*** Opening RAW DATA ***
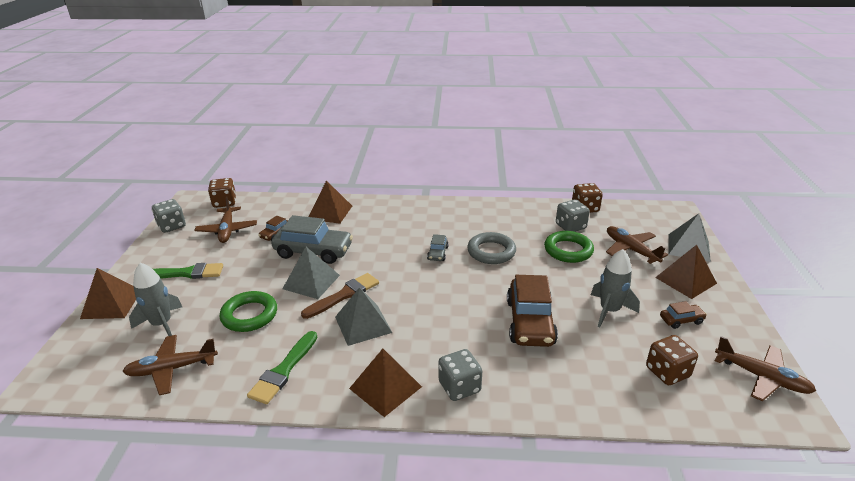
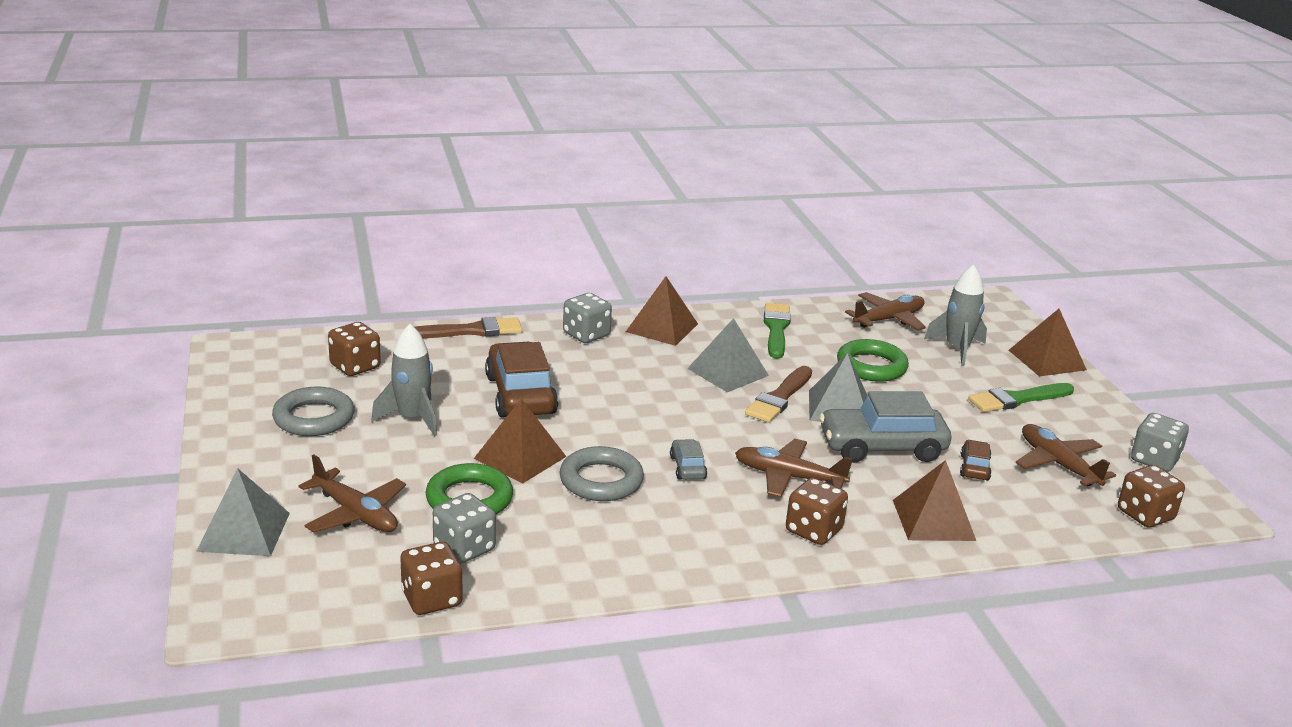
camera: 160 degrees right, 5 degrees down
(393, 214) = (813, 530): none -> brown dice
(567, 408) = (472, 331): none -> brown brush
(681, 320) = (314, 418): brown car -> grey ring
(685, 280) = (280, 472): brown pyramid -> brown pyramid (520, 457)
(761, 377) = (244, 373): brown plane -> brown plane (788, 477)

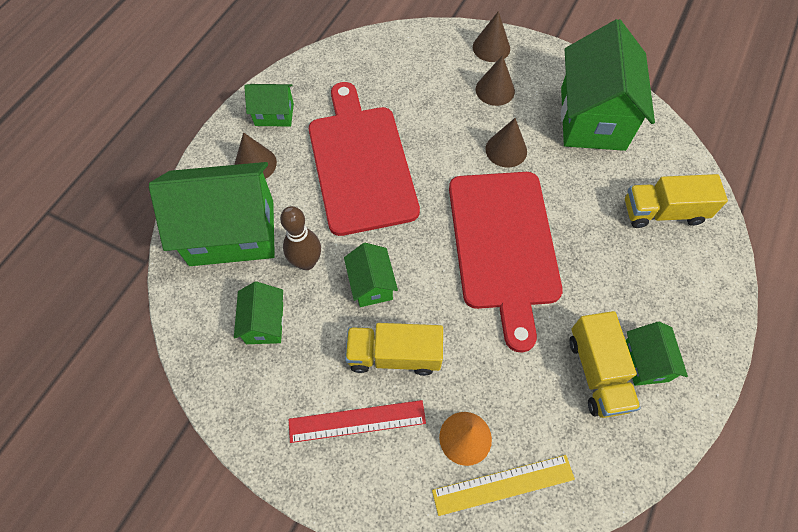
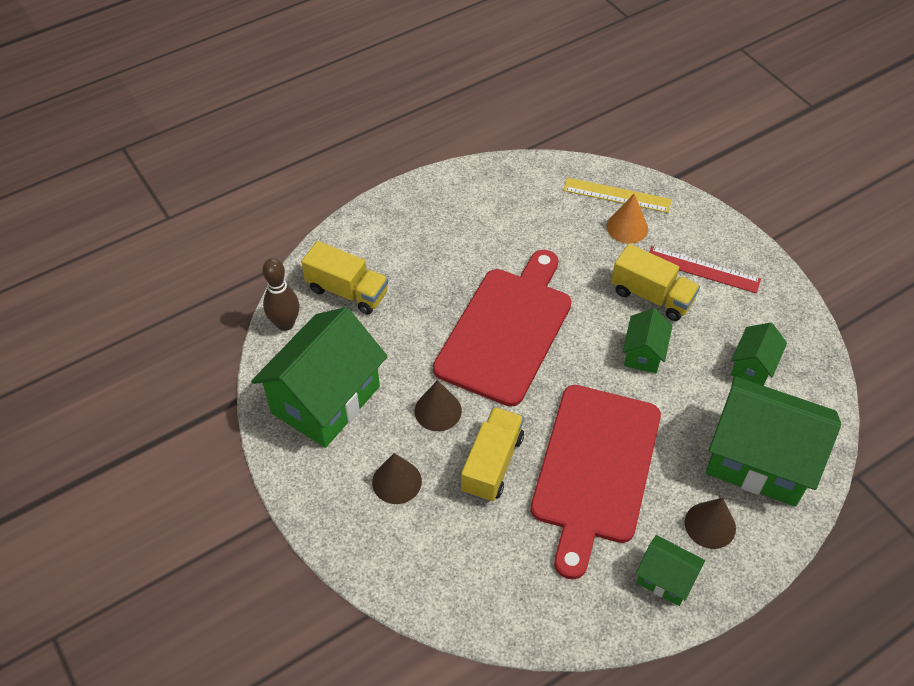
camera: 150 degrees left, 10 degrees down
(306, 262) = (694, 398): brown bowling pin -> brown bowling pin (285, 324)
(491, 47) = (357, 539): brown cone -> none
(597, 372) = (503, 220): yellow truck -> yellow truck (492, 464)
(645, 362) = (462, 210): green house -> none

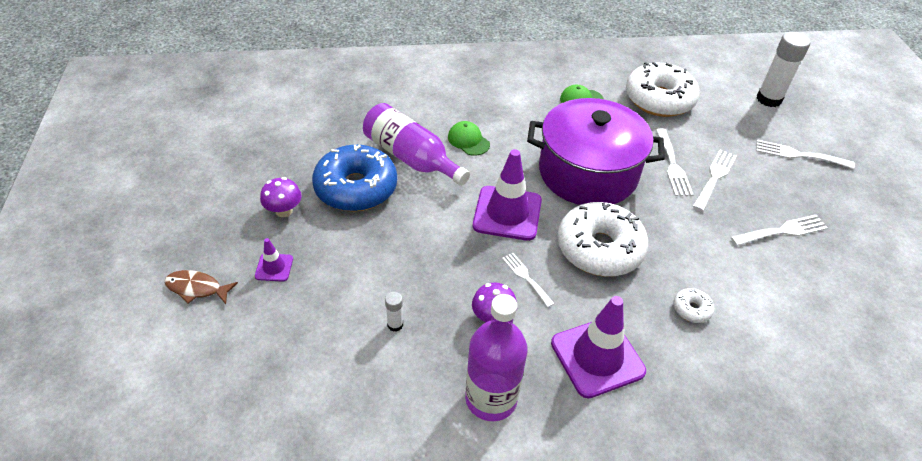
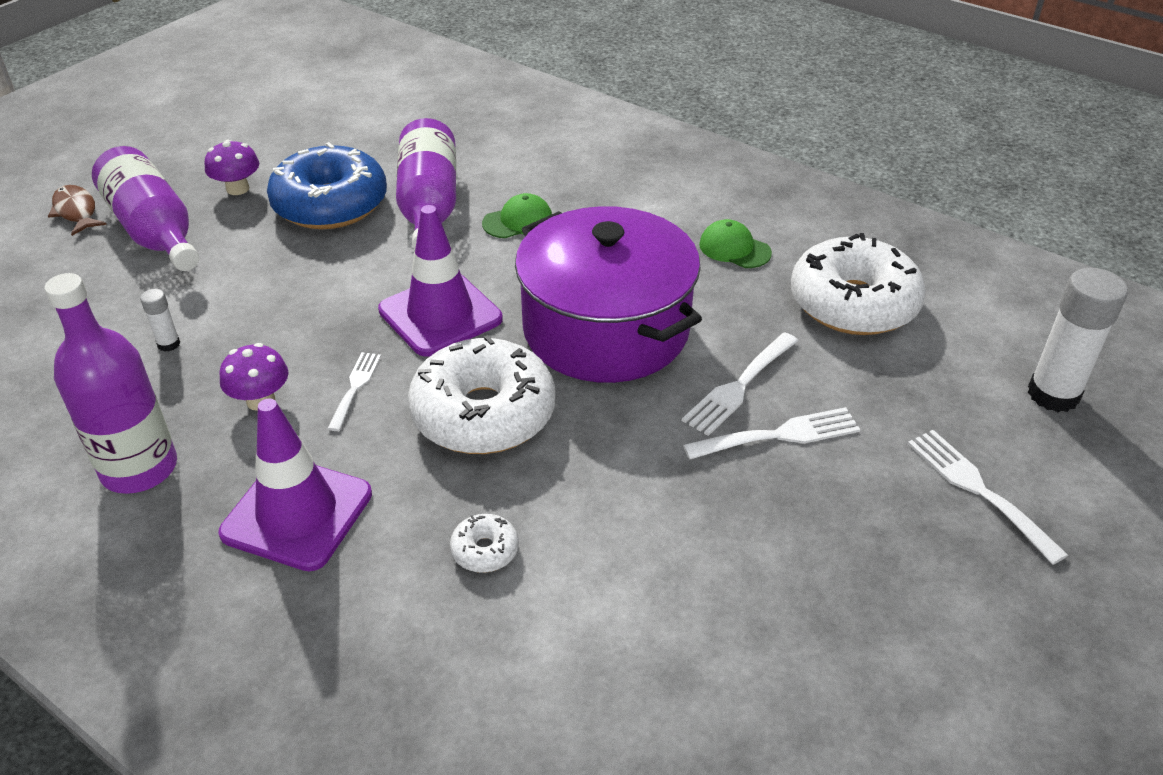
camera: 45 degrees right, 5 degrees down
(274, 267) = (155, 231): purple traffic cone -> purple bottle
(468, 140) = (518, 221): green cap -> green cap turned 60 degrees clockwise
(782, 231) = (774, 559): white fork -> none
*** Closing RAW DATA ***
* WORK INSTRUCTION *
Write out the data precisely as given, excluding the pictures.

* ANSWER SECTION *
camera: 160 degrees right, 5 degrees down
(393, 214) = (813, 530): none -> brown dice
(567, 408) = (472, 331): none -> brown brush
(681, 320) = (314, 418): brown car -> grey ring
(685, 280) = (280, 472): brown pyramid -> brown pyramid (520, 457)
(761, 377) = (244, 373): brown plane -> brown plane (788, 477)

camera: 150 degrees left, 10 degrees down
(306, 262) = (694, 398): brown bowling pin -> brown bowling pin (285, 324)
(491, 47) = (357, 539): brown cone -> none
(597, 372) = (503, 220): yellow truck -> yellow truck (492, 464)
(645, 362) = (462, 210): green house -> none

camera: 45 degrees right, 5 degrees down
(274, 267) = (155, 231): purple traffic cone -> purple bottle
(468, 140) = (518, 221): green cap -> green cap turned 60 degrees clockwise
(782, 231) = (774, 559): white fork -> none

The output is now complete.